[Collected data]
◇ ◇ ◇ ◇ ◇ ◇ ◇

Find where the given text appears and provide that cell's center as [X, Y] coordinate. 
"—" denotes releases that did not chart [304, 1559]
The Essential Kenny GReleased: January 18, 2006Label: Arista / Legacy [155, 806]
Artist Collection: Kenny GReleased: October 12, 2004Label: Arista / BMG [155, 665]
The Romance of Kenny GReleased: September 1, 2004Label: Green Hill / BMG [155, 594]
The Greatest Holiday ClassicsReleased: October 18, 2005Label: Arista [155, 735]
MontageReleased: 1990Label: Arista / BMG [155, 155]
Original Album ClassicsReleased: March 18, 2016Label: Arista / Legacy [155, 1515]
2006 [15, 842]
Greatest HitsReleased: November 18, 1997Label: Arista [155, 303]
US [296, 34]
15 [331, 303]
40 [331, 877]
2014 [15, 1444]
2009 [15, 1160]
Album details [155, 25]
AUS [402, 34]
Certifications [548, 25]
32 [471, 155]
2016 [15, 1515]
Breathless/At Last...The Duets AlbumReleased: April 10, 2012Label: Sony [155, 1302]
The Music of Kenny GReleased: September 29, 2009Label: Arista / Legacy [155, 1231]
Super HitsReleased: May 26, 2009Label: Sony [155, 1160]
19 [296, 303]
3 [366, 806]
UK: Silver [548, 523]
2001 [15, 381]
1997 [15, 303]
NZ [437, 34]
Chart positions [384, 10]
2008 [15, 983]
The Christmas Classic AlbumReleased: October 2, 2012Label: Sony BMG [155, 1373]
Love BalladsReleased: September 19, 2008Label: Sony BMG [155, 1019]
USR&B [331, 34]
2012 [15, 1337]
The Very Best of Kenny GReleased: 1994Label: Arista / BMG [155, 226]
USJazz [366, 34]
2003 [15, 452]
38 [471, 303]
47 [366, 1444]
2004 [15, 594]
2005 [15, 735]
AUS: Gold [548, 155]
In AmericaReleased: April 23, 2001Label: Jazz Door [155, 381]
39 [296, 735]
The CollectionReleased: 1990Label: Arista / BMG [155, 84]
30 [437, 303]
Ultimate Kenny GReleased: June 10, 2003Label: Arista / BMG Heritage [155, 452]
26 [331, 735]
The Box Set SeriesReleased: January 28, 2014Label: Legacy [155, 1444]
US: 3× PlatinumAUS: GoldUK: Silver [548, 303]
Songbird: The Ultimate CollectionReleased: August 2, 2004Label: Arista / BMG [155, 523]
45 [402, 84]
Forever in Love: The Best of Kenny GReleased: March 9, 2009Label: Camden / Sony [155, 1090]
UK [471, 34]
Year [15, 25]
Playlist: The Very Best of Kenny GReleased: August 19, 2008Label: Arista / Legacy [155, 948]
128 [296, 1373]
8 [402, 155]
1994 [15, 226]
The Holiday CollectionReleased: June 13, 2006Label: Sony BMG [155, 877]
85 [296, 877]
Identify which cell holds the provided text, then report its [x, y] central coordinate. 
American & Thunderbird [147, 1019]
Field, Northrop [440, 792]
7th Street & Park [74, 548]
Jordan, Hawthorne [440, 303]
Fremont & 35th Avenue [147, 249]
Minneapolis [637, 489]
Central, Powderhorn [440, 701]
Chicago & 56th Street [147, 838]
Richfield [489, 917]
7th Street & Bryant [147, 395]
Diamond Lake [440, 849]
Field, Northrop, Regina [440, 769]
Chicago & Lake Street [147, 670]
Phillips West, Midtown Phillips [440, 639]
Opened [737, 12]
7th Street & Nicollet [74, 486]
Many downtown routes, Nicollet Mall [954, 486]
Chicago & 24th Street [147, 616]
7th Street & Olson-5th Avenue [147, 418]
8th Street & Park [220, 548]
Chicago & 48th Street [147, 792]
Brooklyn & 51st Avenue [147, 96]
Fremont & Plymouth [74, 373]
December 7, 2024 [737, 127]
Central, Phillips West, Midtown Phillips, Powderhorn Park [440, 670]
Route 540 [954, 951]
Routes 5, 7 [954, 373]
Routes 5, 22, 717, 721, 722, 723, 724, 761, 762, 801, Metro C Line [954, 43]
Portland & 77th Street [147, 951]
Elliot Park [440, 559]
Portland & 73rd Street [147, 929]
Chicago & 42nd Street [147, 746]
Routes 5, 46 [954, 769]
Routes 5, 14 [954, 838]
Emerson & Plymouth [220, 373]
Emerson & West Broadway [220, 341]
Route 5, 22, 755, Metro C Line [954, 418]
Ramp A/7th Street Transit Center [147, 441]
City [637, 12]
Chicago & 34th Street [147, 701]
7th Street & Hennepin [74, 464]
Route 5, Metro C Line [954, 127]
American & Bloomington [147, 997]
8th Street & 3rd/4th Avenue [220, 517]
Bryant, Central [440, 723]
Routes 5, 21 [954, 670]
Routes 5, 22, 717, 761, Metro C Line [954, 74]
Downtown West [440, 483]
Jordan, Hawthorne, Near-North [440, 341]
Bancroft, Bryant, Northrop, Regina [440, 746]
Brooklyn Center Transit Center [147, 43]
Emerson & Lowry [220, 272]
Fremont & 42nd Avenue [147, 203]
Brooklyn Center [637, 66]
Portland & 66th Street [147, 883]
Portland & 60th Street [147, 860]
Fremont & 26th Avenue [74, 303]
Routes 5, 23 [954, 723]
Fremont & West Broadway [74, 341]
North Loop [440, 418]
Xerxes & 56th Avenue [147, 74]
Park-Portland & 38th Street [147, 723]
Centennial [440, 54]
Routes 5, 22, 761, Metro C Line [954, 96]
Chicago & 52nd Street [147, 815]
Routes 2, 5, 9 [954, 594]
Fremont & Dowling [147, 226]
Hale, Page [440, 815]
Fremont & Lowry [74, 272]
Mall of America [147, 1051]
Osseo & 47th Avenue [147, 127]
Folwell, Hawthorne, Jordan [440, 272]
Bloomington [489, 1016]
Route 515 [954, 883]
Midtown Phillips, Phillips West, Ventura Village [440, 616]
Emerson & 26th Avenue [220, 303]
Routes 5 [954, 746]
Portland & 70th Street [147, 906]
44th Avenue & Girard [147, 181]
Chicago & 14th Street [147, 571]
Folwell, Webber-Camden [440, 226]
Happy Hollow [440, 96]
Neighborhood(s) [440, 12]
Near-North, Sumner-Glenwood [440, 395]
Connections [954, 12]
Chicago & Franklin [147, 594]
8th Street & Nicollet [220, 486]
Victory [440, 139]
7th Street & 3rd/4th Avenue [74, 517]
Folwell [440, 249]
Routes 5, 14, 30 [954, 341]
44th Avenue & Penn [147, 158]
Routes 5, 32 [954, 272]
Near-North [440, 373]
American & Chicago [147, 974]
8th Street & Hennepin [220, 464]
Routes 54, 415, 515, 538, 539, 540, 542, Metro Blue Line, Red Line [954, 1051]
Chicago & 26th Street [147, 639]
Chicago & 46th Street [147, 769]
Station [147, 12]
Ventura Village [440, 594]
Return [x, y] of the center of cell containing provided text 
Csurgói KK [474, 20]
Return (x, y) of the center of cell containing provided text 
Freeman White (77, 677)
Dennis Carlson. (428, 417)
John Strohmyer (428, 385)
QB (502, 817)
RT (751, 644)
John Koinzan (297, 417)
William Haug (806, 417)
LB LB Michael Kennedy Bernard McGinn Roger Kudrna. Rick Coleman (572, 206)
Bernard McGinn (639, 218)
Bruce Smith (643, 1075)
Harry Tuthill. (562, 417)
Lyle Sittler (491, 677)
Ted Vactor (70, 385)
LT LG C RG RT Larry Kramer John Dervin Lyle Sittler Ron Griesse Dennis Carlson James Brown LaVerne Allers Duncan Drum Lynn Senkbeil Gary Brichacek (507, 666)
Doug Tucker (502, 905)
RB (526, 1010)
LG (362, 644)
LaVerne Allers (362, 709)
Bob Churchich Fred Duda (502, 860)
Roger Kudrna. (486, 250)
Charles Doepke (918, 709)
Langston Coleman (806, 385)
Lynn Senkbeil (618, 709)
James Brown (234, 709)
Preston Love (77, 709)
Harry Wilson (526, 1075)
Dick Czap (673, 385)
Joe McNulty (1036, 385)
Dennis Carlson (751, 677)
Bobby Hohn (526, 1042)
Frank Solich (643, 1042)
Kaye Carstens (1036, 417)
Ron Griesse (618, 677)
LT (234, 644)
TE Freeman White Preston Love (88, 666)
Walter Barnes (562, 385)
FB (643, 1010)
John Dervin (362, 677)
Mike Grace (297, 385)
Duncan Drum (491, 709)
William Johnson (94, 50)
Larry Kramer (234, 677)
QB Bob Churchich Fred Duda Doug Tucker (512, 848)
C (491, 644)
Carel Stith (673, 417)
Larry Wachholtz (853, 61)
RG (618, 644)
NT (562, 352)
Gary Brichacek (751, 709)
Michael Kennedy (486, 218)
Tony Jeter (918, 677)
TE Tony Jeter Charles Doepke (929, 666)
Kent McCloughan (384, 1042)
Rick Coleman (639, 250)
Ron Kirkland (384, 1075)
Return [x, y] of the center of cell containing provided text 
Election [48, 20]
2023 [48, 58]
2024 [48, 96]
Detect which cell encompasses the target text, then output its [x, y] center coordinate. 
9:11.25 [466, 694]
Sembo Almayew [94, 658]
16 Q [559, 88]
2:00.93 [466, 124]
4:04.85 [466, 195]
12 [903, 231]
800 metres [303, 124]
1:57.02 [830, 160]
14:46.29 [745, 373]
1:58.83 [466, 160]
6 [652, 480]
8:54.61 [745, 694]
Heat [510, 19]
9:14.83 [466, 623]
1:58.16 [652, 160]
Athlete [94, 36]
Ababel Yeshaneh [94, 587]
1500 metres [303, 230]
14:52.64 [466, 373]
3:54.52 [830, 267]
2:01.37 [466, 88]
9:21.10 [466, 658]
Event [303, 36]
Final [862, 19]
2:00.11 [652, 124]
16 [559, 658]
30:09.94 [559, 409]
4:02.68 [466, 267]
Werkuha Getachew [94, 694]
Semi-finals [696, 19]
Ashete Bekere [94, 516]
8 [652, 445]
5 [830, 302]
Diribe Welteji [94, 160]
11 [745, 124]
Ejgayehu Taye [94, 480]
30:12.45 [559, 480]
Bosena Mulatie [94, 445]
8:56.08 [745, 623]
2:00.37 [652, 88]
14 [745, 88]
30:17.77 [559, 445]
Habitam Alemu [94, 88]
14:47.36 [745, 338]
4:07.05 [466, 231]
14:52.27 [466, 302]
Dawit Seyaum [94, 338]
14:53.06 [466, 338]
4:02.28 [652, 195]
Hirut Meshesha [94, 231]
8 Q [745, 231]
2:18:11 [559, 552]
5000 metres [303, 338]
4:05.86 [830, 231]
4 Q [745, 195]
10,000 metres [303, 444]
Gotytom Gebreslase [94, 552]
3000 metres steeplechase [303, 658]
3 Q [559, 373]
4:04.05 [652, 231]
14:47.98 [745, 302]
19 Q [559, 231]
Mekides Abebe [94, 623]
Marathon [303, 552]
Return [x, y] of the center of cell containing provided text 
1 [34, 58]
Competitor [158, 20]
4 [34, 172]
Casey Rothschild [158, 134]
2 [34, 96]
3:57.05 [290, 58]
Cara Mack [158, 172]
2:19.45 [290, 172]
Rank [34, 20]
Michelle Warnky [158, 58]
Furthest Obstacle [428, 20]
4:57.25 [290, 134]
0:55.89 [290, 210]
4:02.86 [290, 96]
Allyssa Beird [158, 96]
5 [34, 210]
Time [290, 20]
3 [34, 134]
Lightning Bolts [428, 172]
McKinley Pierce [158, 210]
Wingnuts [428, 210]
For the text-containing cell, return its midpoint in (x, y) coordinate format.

◇ ◇ ◇ ◇ ◇ ◇ ◇

- Requirements -
Retype the records verbatim from their first line through the line that contains "1997 [15, 303]", including both of those lines.

- Exercise result -
Find where the given text appears and provide that cell's center as [X, Y] coordinate. 
"—" denotes releases that did not chart [304, 1559]
The Essential Kenny GReleased: January 18, 2006Label: Arista / Legacy [155, 806]
Artist Collection: Kenny GReleased: October 12, 2004Label: Arista / BMG [155, 665]
The Romance of Kenny GReleased: September 1, 2004Label: Green Hill / BMG [155, 594]
The Greatest Holiday ClassicsReleased: October 18, 2005Label: Arista [155, 735]
MontageReleased: 1990Label: Arista / BMG [155, 155]
Original Album ClassicsReleased: March 18, 2016Label: Arista / Legacy [155, 1515]
2006 [15, 842]
Greatest HitsReleased: November 18, 1997Label: Arista [155, 303]
US [296, 34]
15 [331, 303]
40 [331, 877]
2014 [15, 1444]
2009 [15, 1160]
Album details [155, 25]
AUS [402, 34]
Certifications [548, 25]
32 [471, 155]
2016 [15, 1515]
Breathless/At Last...The Duets AlbumReleased: April 10, 2012Label: Sony [155, 1302]
The Music of Kenny GReleased: September 29, 2009Label: Arista / Legacy [155, 1231]
Super HitsReleased: May 26, 2009Label: Sony [155, 1160]
19 [296, 303]
3 [366, 806]
UK: Silver [548, 523]
2001 [15, 381]
1997 [15, 303]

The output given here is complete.